What is required> Put each line of the data below into a Markdown table with two columns, Row and Entry: Row holds a running row number, and Entry holds the line. Leave out blank lines.

Provided data>
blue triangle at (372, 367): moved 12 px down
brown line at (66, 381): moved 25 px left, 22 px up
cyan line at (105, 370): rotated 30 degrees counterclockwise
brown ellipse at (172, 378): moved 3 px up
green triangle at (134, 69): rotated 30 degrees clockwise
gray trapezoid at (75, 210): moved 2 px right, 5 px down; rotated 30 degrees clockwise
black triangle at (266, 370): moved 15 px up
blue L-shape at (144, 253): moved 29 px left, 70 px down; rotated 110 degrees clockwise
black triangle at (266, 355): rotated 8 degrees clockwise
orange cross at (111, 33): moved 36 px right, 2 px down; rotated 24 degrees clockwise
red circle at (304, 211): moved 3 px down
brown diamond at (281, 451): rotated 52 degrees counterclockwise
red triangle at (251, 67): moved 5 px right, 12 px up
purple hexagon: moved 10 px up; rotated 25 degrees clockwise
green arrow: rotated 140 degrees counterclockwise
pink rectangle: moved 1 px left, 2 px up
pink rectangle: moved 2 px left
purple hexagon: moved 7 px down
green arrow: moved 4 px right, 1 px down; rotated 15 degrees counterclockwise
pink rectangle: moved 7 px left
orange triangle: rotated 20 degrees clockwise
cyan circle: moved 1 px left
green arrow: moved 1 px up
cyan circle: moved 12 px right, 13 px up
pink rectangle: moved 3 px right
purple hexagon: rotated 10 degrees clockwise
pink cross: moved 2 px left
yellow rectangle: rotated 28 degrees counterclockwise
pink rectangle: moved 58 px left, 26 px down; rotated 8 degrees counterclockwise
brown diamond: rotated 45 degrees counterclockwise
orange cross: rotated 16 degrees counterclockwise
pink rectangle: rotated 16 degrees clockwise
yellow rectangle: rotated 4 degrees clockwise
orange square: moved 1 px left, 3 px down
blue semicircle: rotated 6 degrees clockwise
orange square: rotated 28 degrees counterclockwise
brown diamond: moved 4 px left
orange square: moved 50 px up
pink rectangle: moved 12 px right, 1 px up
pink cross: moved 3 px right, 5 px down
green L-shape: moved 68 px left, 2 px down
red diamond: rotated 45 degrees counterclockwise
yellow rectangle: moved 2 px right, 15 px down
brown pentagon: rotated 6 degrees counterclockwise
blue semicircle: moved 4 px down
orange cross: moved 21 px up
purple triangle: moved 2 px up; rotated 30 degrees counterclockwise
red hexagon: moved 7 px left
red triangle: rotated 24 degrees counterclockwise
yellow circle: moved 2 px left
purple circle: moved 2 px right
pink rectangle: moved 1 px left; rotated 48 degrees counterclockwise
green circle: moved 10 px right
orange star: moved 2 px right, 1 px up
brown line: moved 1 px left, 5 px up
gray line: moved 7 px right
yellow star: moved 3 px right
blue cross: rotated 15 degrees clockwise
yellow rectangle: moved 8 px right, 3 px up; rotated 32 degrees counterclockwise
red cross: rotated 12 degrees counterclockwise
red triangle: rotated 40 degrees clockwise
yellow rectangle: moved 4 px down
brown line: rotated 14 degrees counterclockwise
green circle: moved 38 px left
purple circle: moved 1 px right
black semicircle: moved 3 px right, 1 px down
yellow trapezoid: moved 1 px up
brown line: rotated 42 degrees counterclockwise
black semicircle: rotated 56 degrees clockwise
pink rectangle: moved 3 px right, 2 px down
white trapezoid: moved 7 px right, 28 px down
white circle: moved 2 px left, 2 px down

Final result>
| Row | Entry |
|---|---|
| 1 | blue triangle at (372, 367): moved 12 px down |
| 2 | brown line at (66, 381): moved 25 px left, 22 px up |
| 3 | cyan line at (105, 370): rotated 30 degrees counterclockwise |
| 4 | brown ellipse at (172, 378): moved 3 px up |
| 5 | green triangle at (134, 69): rotated 30 degrees clockwise |
| 6 | gray trapezoid at (75, 210): moved 2 px right, 5 px down; rotated 30 degrees clockwise |
| 7 | black triangle at (266, 370): moved 15 px up |
| 8 | blue L-shape at (144, 253): moved 29 px left, 70 px down; rotated 110 degrees clockwise |
| 9 | black triangle at (266, 355): rotated 8 degrees clockwise |
| 10 | orange cross at (111, 33): moved 36 px right, 2 px down; rotated 24 degrees clockwise |
| 11 | red circle at (304, 211): moved 3 px down |
| 12 | brown diamond at (281, 451): rotated 52 degrees counterclockwise |
| 13 | red triangle at (251, 67): moved 5 px right, 12 px up |
| 14 | purple hexagon: moved 10 px up; rotated 25 degrees clockwise |
| 15 | green arrow: rotated 140 degrees counterclockwise |
| 16 | pink rectangle: moved 1 px left, 2 px up |
| 17 | pink rectangle: moved 2 px left |
| 18 | purple hexagon: moved 7 px down |
| 19 | green arrow: moved 4 px right, 1 px down; rotated 15 degrees counterclockwise |
| 20 | pink rectangle: moved 7 px left |
| 21 | orange triangle: rotated 20 degrees clockwise |
| 22 | cyan circle: moved 1 px left |
| 23 | green arrow: moved 1 px up |
| 24 | cyan circle: moved 12 px right, 13 px up |
| 25 | pink rectangle: moved 3 px right |
| 26 | purple hexagon: rotated 10 degrees clockwise |
| 27 | pink cross: moved 2 px left |
| 28 | yellow rectangle: rotated 28 degrees counterclockwise |
| 29 | pink rectangle: moved 58 px left, 26 px down; rotated 8 degrees counterclockwise |
| 30 | brown diamond: rotated 45 degrees counterclockwise |
| 31 | orange cross: rotated 16 degrees counterclockwise |
| 32 | pink rectangle: rotated 16 degrees clockwise |
| 33 | yellow rectangle: rotated 4 degrees clockwise |
| 34 | orange square: moved 1 px left, 3 px down |
| 35 | blue semicircle: rotated 6 degrees clockwise |
| 36 | orange square: rotated 28 degrees counterclockwise |
| 37 | brown diamond: moved 4 px left |
| 38 | orange square: moved 50 px up |
| 39 | pink rectangle: moved 12 px right, 1 px up |
| 40 | pink cross: moved 3 px right, 5 px down |
| 41 | green L-shape: moved 68 px left, 2 px down |
| 42 | red diamond: rotated 45 degrees counterclockwise |
| 43 | yellow rectangle: moved 2 px right, 15 px down |
| 44 | brown pentagon: rotated 6 degrees counterclockwise |
| 45 | blue semicircle: moved 4 px down |
| 46 | orange cross: moved 21 px up |
| 47 | purple triangle: moved 2 px up; rotated 30 degrees counterclockwise |
| 48 | red hexagon: moved 7 px left |
| 49 | red triangle: rotated 24 degrees counterclockwise |
| 50 | yellow circle: moved 2 px left |
| 51 | purple circle: moved 2 px right |
| 52 | pink rectangle: moved 1 px left; rotated 48 degrees counterclockwise |
| 53 | green circle: moved 10 px right |
| 54 | orange star: moved 2 px right, 1 px up |
| 55 | brown line: moved 1 px left, 5 px up |
| 56 | gray line: moved 7 px right |
| 57 | yellow star: moved 3 px right |
| 58 | blue cross: rotated 15 degrees clockwise |
| 59 | yellow rectangle: moved 8 px right, 3 px up; rotated 32 degrees counterclockwise |
| 60 | red cross: rotated 12 degrees counterclockwise |
| 61 | red triangle: rotated 40 degrees clockwise |
| 62 | yellow rectangle: moved 4 px down |
| 63 | brown line: rotated 14 degrees counterclockwise |
| 64 | green circle: moved 38 px left |
| 65 | purple circle: moved 1 px right |
| 66 | black semicircle: moved 3 px right, 1 px down |
| 67 | yellow trapezoid: moved 1 px up |
| 68 | brown line: rotated 42 degrees counterclockwise |
| 69 | black semicircle: rotated 56 degrees clockwise |
| 70 | pink rectangle: moved 3 px right, 2 px down |
| 71 | white trapezoid: moved 7 px right, 28 px down |
| 72 | white circle: moved 2 px left, 2 px down |